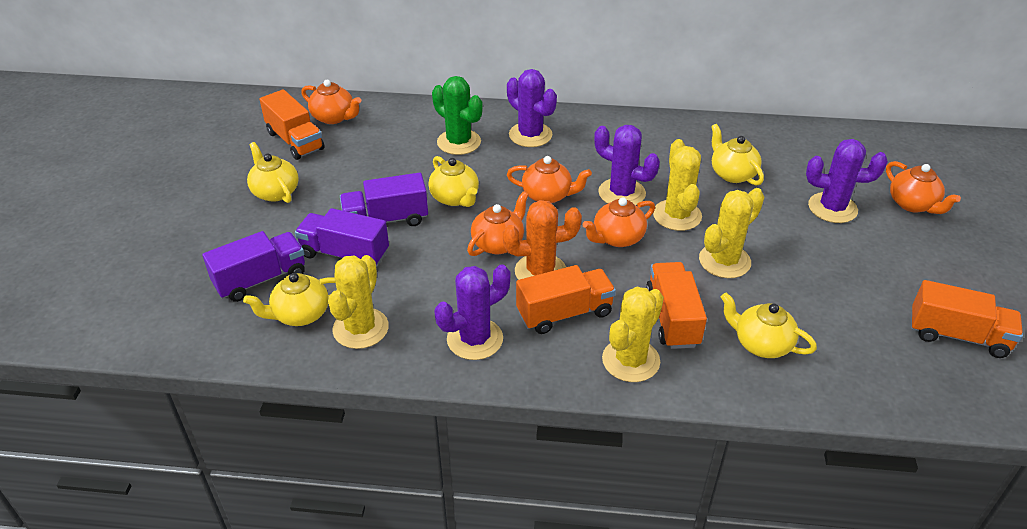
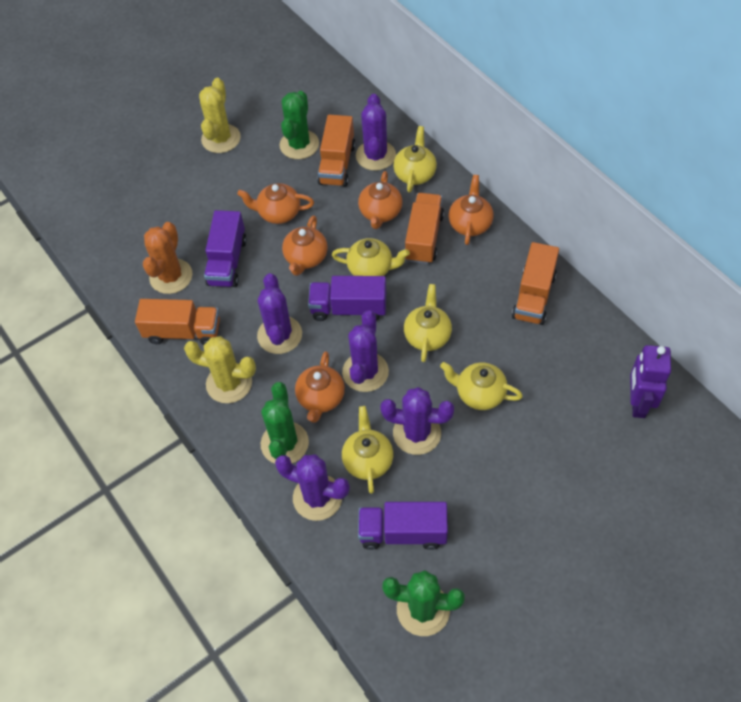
green cactus: 1 -> 3
purple cactus: 4 -> 5
purple robot: 0 -> 1
yellow cactus: 4 -> 2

YOUR INSTRUCTIONS: Scan the material above. Copy each line where "cactus" occurs.

WRITTEN RESPONSE:
green cactus: 1 -> 3
purple cactus: 4 -> 5
yellow cactus: 4 -> 2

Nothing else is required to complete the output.